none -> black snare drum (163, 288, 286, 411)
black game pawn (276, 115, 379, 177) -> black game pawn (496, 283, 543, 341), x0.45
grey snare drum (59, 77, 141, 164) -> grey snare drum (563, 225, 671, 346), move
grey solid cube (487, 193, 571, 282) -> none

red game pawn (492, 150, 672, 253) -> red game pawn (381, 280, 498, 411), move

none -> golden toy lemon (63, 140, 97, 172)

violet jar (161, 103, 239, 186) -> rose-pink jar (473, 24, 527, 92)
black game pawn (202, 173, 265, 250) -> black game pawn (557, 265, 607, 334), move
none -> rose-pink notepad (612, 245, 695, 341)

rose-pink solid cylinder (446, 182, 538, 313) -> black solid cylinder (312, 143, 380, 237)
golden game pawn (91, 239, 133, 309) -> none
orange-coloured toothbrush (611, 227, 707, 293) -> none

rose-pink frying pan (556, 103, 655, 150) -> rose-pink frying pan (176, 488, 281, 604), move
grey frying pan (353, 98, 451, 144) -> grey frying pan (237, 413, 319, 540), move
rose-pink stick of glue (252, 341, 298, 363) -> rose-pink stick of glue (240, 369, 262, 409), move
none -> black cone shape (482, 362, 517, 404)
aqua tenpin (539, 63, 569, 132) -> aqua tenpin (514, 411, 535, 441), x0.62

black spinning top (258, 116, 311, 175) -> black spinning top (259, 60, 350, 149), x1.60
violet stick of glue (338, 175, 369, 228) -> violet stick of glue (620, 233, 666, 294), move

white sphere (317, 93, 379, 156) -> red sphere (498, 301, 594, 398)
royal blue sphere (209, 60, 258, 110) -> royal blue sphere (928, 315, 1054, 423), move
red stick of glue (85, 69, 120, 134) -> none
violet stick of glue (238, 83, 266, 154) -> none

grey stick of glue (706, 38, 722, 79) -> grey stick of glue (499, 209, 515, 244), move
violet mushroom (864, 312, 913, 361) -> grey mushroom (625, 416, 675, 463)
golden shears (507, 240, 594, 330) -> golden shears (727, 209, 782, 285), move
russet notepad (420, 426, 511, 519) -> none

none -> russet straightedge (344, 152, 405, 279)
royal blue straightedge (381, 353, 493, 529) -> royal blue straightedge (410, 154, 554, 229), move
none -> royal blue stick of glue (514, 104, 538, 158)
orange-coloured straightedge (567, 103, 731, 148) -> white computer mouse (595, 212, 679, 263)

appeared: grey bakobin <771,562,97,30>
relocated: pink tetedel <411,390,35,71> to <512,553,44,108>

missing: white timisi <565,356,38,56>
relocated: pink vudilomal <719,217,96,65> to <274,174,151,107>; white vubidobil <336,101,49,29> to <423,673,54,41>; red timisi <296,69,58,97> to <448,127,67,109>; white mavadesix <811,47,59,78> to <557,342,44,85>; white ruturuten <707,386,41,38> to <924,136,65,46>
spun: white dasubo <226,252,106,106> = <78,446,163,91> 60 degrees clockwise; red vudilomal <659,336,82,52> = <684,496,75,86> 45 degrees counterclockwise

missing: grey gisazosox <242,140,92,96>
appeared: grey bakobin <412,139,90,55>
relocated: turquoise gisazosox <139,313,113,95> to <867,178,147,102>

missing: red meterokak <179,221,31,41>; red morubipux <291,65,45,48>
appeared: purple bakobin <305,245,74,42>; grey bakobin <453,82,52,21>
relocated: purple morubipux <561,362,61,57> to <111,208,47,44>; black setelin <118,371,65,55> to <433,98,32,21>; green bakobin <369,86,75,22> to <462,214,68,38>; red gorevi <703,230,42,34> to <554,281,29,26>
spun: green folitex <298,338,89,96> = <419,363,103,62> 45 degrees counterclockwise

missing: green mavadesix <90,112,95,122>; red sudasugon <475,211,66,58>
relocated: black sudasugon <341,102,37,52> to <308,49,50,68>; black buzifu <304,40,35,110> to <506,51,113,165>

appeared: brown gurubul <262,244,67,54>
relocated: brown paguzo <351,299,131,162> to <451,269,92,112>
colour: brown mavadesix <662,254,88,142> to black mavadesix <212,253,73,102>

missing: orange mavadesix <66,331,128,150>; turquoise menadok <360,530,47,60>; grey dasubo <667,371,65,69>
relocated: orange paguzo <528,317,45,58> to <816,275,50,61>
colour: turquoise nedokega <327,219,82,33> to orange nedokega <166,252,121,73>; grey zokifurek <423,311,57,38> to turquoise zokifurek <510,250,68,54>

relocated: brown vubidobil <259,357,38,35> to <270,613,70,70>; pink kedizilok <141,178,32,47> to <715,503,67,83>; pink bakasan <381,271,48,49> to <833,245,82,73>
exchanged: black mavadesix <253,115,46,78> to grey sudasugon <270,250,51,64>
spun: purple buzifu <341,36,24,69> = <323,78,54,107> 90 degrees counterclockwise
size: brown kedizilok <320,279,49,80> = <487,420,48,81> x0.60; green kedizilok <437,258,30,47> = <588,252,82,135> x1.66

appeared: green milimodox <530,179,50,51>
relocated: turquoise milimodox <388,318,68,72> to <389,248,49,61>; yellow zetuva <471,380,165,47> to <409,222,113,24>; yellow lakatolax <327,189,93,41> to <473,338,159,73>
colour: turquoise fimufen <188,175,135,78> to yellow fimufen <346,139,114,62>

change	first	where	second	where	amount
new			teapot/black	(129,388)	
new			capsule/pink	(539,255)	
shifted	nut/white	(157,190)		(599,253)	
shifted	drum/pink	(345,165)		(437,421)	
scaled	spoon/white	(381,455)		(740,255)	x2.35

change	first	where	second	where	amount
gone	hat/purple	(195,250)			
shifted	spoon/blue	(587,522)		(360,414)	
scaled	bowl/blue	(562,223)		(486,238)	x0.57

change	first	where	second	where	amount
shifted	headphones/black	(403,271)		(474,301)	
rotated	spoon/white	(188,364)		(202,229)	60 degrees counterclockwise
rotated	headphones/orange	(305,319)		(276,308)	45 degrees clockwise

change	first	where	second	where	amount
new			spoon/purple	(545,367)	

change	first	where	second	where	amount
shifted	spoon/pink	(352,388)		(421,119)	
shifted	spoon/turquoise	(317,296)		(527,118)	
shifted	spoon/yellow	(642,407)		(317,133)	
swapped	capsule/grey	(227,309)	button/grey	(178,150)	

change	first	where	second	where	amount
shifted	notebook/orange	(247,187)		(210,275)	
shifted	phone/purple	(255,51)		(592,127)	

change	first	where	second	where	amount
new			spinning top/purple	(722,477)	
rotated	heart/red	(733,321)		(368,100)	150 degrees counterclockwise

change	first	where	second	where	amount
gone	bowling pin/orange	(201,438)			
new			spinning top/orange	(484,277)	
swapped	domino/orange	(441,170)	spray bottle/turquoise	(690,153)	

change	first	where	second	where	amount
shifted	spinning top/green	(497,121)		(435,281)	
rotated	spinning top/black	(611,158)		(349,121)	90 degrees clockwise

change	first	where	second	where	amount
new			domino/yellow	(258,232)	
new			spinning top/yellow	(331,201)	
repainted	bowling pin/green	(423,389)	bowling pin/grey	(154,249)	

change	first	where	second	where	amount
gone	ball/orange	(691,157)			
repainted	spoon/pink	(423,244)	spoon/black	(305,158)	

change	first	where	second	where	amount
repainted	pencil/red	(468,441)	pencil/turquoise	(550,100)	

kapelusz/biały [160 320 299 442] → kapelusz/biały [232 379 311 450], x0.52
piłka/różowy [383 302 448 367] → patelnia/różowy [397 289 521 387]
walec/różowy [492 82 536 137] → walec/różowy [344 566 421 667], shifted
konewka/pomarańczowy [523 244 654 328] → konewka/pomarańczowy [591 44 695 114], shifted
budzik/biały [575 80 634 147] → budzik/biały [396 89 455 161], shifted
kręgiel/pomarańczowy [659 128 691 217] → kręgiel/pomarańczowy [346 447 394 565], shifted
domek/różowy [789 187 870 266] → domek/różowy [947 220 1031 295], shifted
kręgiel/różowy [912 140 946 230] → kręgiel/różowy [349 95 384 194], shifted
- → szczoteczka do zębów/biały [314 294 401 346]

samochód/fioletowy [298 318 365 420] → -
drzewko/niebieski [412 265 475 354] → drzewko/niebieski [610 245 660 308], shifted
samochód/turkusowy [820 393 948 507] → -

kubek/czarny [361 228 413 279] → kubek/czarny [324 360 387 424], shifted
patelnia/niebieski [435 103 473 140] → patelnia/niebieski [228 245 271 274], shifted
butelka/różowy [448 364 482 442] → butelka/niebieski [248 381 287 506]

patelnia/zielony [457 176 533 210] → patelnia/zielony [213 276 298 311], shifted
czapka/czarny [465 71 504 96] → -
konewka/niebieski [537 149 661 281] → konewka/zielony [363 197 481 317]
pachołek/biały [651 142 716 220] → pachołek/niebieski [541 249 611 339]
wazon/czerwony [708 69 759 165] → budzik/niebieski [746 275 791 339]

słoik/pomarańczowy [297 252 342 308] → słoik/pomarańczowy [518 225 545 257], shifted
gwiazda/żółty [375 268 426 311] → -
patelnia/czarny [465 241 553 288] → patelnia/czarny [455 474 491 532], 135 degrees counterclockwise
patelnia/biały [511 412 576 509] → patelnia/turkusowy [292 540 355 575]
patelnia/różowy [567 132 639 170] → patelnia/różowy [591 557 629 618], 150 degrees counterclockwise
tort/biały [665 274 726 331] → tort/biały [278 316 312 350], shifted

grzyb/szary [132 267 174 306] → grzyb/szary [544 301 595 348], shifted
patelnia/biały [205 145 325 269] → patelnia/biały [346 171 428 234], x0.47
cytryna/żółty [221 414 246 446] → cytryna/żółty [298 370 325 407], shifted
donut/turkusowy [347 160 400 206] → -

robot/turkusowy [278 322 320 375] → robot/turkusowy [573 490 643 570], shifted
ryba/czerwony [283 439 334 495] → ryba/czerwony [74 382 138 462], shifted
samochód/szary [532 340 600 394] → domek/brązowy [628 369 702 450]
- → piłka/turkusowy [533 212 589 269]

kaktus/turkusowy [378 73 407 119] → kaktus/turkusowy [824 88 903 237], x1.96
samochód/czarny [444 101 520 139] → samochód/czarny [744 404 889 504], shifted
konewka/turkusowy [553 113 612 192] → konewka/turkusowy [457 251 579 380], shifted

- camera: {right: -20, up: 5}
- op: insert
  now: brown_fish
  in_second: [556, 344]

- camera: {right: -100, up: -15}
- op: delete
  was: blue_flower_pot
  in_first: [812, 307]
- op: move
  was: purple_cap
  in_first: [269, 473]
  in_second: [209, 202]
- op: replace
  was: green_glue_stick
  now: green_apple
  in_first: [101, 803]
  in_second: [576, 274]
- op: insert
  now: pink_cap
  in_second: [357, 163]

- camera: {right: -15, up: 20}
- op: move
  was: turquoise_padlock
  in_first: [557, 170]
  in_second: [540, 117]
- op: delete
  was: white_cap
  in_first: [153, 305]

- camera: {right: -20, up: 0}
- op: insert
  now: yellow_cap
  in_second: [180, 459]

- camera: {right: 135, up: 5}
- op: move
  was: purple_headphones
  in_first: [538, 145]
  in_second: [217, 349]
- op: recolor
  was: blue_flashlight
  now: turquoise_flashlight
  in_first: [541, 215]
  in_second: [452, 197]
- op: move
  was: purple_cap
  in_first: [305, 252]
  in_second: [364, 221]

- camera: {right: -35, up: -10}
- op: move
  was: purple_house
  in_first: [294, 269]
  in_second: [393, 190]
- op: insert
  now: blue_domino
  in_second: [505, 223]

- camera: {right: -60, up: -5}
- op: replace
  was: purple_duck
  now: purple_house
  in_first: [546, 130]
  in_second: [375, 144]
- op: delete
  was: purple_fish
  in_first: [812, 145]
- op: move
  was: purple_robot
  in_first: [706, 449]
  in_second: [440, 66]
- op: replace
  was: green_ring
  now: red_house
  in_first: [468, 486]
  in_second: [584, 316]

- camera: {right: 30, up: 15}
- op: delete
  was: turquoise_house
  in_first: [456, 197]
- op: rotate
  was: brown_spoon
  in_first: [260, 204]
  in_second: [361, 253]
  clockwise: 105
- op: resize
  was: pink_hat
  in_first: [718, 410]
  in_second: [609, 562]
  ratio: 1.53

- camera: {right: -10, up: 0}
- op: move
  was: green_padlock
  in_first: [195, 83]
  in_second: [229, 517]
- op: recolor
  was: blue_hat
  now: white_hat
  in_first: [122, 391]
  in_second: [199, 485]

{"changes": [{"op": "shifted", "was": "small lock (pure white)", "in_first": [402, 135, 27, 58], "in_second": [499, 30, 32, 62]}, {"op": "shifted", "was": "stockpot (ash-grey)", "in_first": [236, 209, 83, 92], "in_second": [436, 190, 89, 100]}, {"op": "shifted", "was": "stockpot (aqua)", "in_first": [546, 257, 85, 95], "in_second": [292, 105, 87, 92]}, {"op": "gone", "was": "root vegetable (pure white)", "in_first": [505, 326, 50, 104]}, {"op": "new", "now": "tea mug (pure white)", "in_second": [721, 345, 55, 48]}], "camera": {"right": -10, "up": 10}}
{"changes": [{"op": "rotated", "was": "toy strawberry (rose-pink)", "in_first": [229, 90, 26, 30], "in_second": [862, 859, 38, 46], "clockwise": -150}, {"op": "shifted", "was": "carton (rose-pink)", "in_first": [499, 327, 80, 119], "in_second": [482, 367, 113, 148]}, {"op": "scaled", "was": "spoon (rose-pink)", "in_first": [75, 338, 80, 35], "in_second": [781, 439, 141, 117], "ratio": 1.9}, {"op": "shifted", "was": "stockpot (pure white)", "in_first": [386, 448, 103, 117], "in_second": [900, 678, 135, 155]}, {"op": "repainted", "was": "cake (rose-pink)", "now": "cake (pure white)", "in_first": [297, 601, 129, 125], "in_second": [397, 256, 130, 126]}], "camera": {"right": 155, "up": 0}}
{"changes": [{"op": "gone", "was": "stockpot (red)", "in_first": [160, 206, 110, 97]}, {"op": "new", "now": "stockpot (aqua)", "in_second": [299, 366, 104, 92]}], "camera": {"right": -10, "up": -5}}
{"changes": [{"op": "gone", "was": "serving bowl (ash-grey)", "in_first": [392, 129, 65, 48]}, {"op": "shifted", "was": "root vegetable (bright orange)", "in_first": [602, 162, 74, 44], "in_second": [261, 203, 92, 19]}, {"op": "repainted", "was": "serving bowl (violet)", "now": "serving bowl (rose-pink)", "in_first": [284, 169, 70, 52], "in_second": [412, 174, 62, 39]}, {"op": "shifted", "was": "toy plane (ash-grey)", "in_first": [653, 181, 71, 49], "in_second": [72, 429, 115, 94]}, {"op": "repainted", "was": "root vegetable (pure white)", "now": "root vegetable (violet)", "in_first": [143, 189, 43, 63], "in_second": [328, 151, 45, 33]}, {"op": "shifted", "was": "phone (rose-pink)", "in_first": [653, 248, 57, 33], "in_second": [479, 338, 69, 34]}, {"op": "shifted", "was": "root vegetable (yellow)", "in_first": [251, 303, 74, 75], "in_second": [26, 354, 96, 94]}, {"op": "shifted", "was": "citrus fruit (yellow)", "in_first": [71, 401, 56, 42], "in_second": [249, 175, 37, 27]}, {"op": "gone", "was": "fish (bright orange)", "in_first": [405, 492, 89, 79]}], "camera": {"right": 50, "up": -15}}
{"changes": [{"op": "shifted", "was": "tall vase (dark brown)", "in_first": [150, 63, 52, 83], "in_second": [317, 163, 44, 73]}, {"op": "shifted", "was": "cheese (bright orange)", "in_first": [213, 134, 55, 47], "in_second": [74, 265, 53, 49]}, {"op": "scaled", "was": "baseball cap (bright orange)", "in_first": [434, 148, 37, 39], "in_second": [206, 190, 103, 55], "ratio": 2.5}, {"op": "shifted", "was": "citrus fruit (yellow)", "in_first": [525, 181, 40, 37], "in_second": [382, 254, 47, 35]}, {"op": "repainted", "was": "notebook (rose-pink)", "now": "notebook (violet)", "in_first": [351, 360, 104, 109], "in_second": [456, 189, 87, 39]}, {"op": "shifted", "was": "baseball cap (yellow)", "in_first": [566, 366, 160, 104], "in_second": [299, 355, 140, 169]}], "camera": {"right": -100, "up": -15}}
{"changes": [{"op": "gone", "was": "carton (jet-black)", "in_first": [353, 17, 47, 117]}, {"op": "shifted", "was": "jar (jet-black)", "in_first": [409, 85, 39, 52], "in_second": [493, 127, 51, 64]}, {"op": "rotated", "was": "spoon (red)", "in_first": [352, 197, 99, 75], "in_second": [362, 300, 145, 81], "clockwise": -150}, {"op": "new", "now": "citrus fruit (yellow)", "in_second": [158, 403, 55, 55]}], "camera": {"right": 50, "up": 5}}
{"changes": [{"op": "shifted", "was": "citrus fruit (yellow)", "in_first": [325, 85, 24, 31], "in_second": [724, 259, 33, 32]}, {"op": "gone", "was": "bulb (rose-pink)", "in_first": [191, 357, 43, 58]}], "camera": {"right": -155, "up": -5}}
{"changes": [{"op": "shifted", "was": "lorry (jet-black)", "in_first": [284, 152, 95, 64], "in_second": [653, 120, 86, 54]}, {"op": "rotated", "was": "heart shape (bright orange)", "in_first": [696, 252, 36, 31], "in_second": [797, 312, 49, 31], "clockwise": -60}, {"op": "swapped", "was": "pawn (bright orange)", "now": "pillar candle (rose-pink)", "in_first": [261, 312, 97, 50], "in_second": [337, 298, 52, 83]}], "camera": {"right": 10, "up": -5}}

# # # # #

Work to be completed: Write out the lines of the entries, word for word, from the first through the one containing "grey snare drum (59, 77, 141, 164)", and stop at that line.

Answer area:
none -> black snare drum (163, 288, 286, 411)
black game pawn (276, 115, 379, 177) -> black game pawn (496, 283, 543, 341), x0.45
grey snare drum (59, 77, 141, 164) -> grey snare drum (563, 225, 671, 346), move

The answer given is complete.